— WHAT YOU HAVE TO DO —
Directions for the data below: repeat exactly the lines from the one with "SCALE3 pin SCK: none -> D27" through the one with "SCALE3 pin DT: RX0 -> D19", both included, and omit all pictures.
--- RECORDS FOR THIS TASK Enclosed Below ---
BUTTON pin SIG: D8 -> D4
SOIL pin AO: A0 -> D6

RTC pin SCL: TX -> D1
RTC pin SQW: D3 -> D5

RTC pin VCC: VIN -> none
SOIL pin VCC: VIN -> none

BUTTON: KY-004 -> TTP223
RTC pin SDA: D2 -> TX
--- End of Enclosed RECORDS FOR THIS TASK ---
--- RECORDS FOR THIS TASK Enclosed Below ---
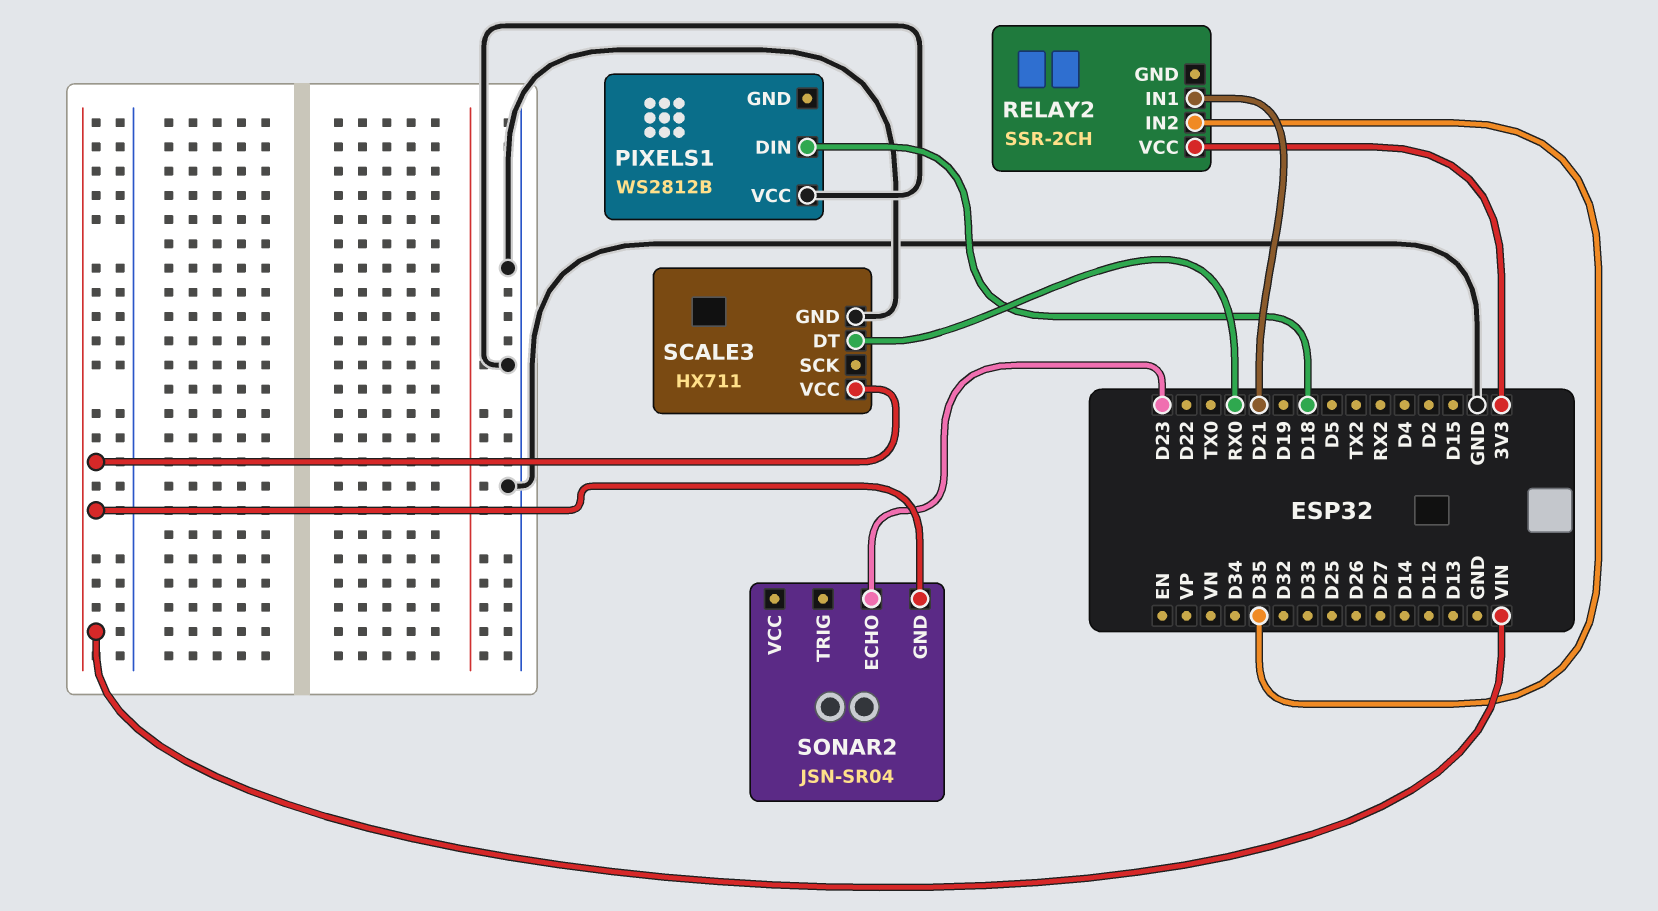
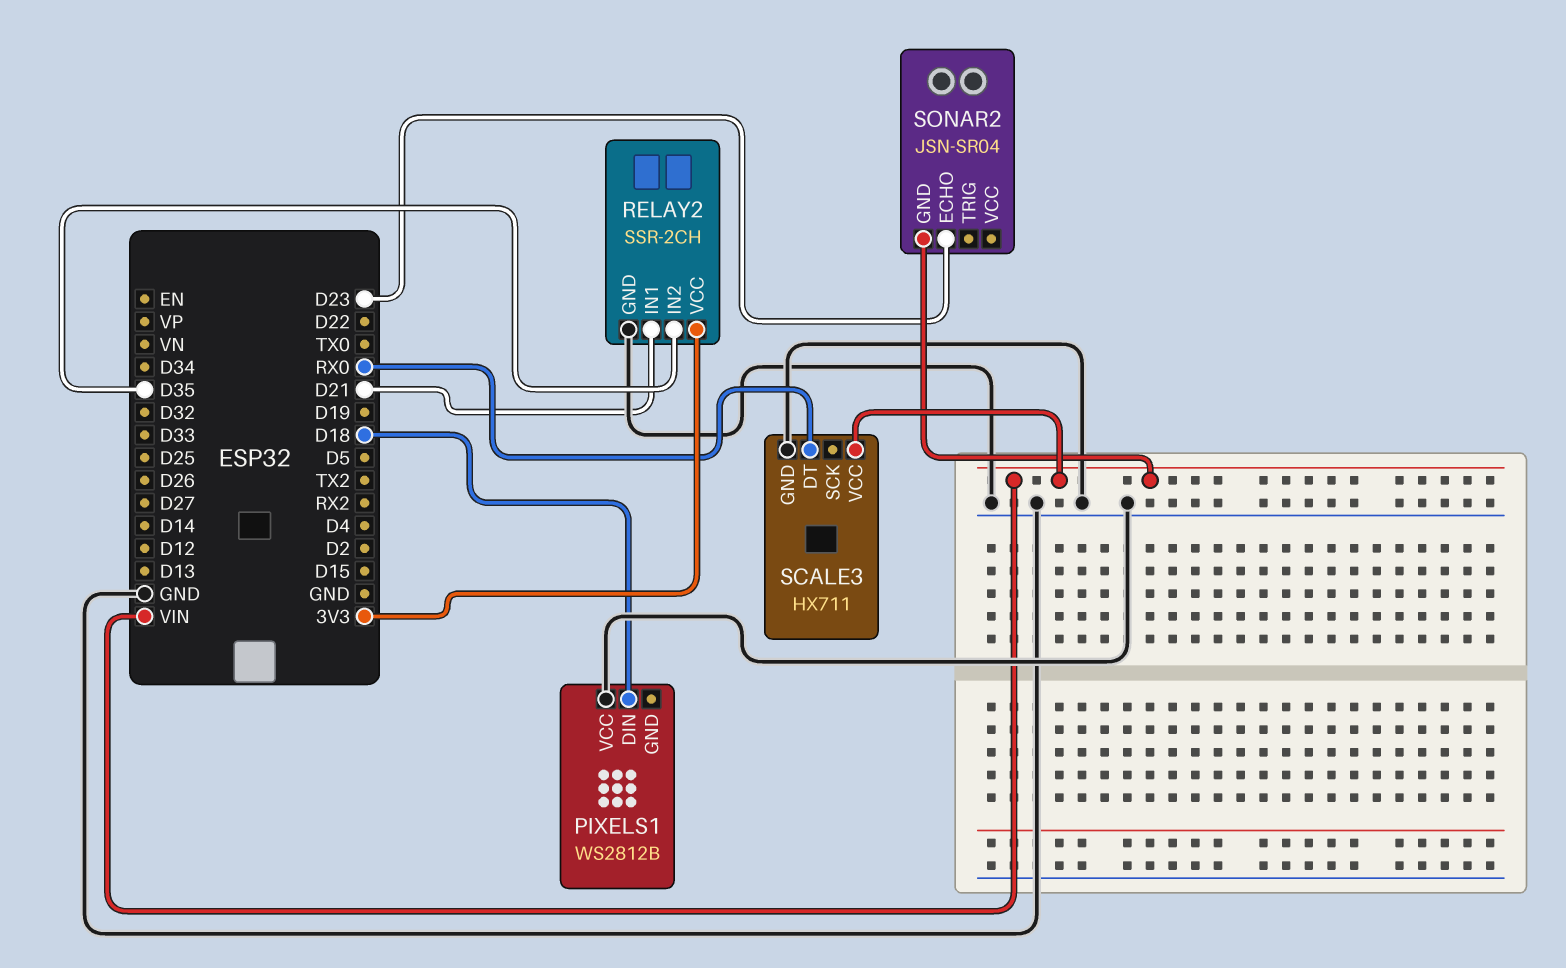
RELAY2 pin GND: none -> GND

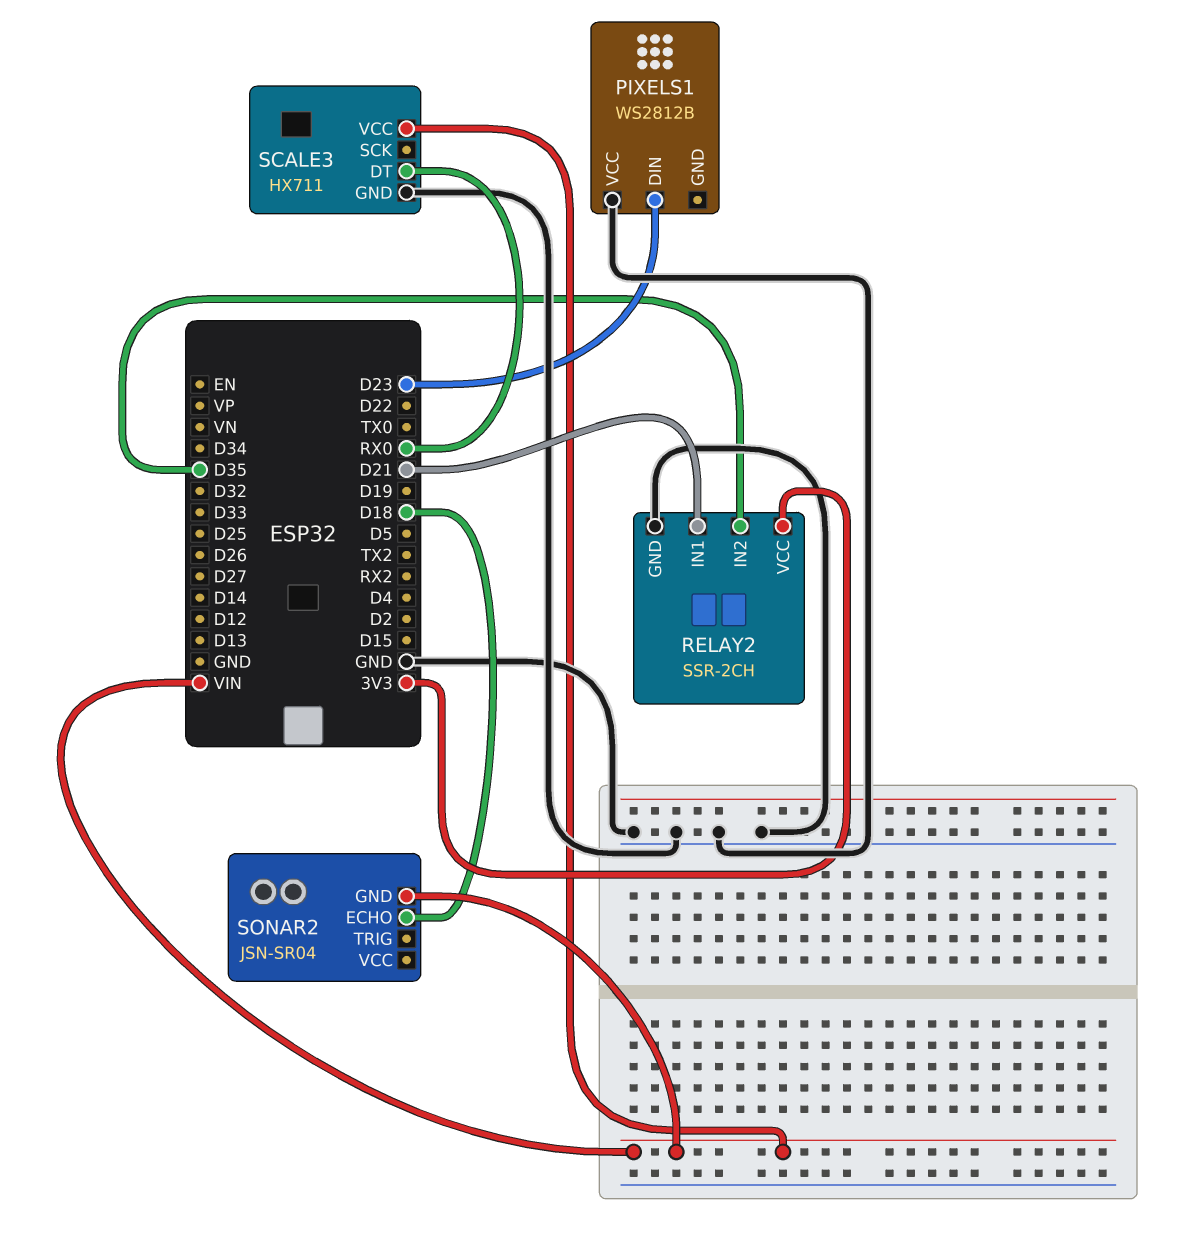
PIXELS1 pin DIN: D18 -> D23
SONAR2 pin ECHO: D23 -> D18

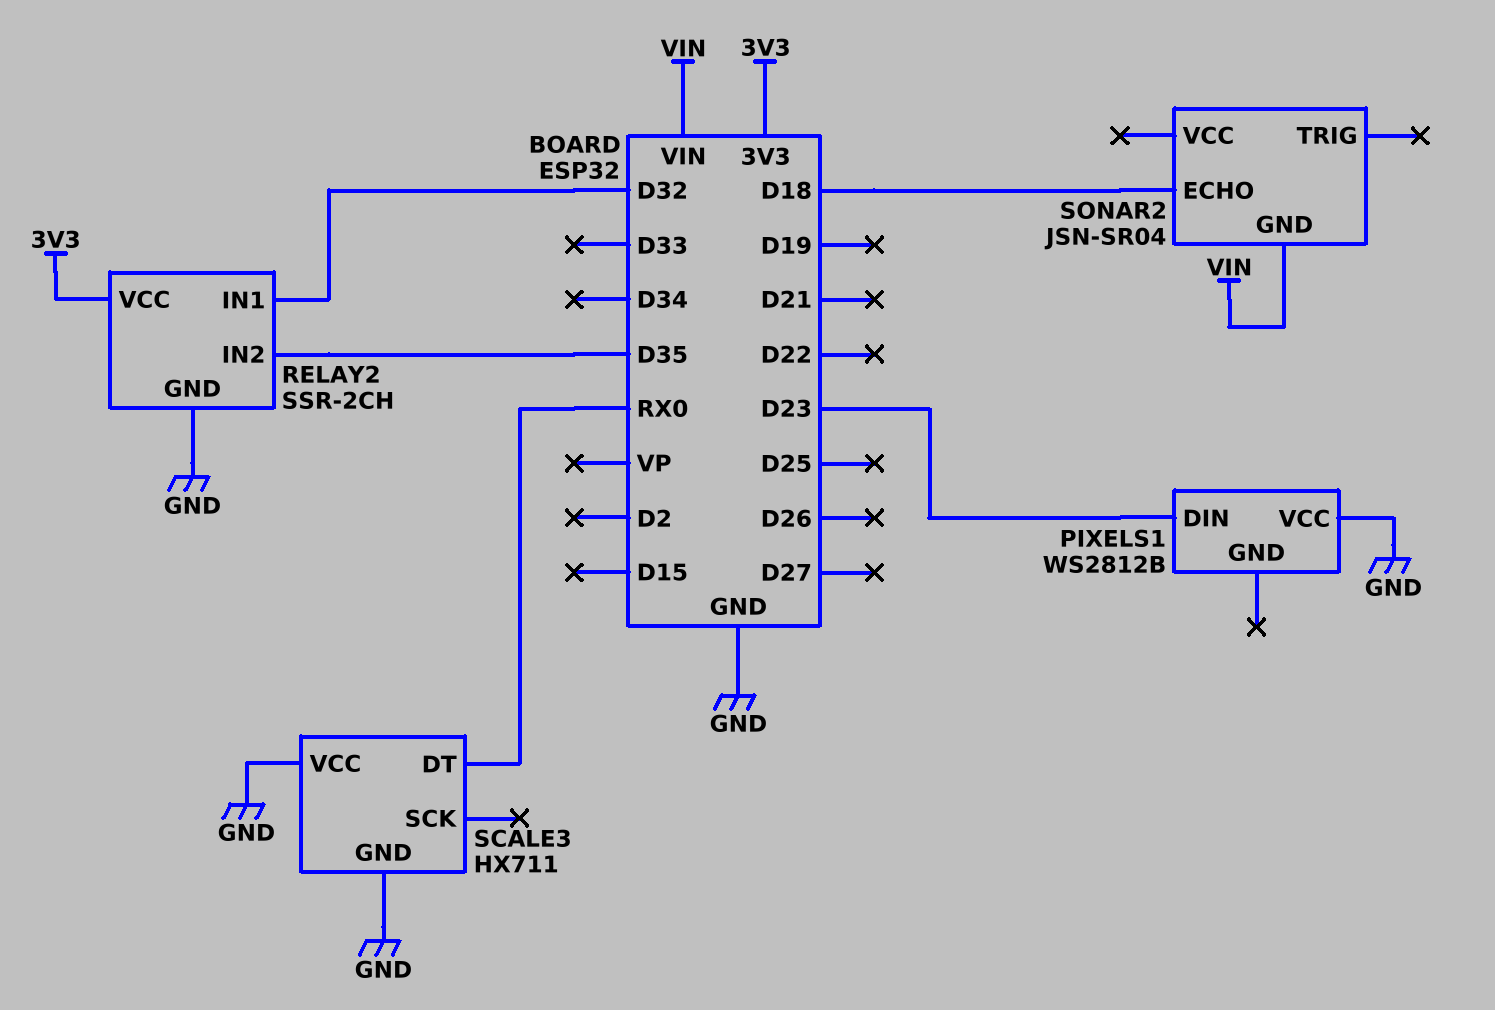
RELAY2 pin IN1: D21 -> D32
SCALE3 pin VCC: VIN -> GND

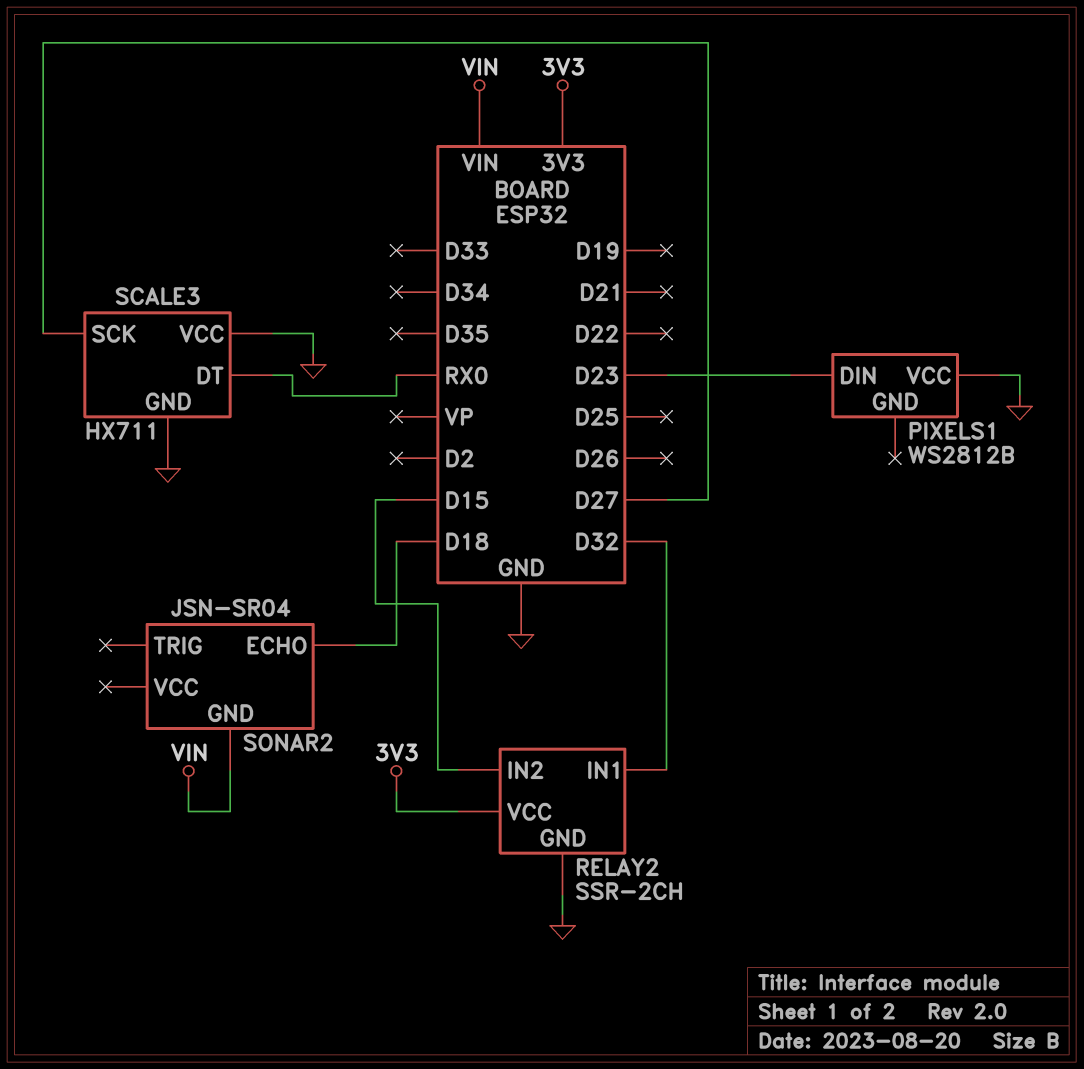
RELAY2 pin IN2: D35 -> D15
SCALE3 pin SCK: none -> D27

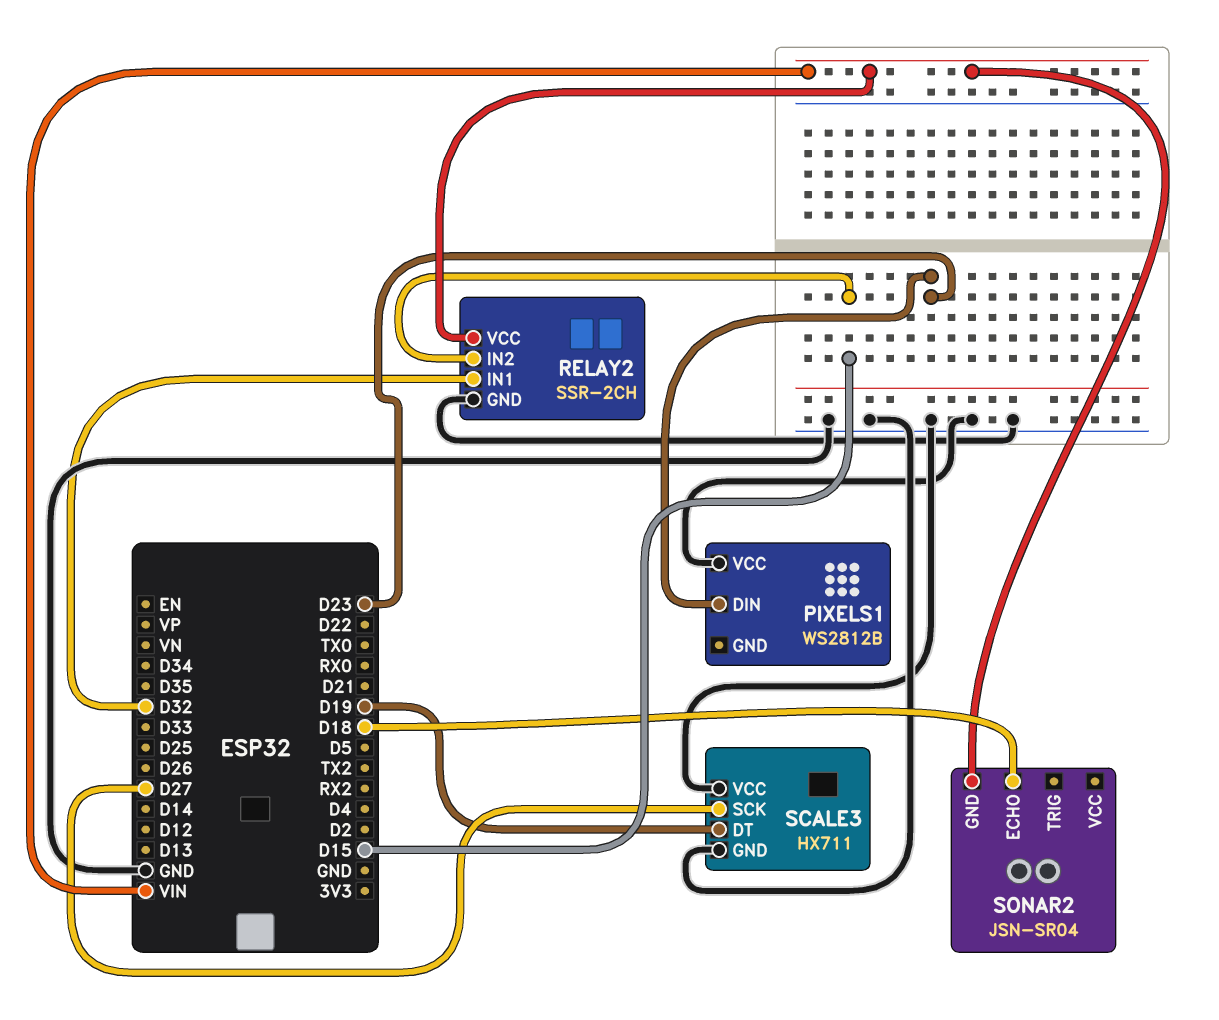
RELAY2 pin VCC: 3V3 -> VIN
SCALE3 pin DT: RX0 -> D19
--- End of Enclosed RECORDS FOR THIS TASK ---
— ANSWER TO THE EXERCISE —
SCALE3 pin SCK: none -> D27

RELAY2 pin VCC: 3V3 -> VIN
SCALE3 pin DT: RX0 -> D19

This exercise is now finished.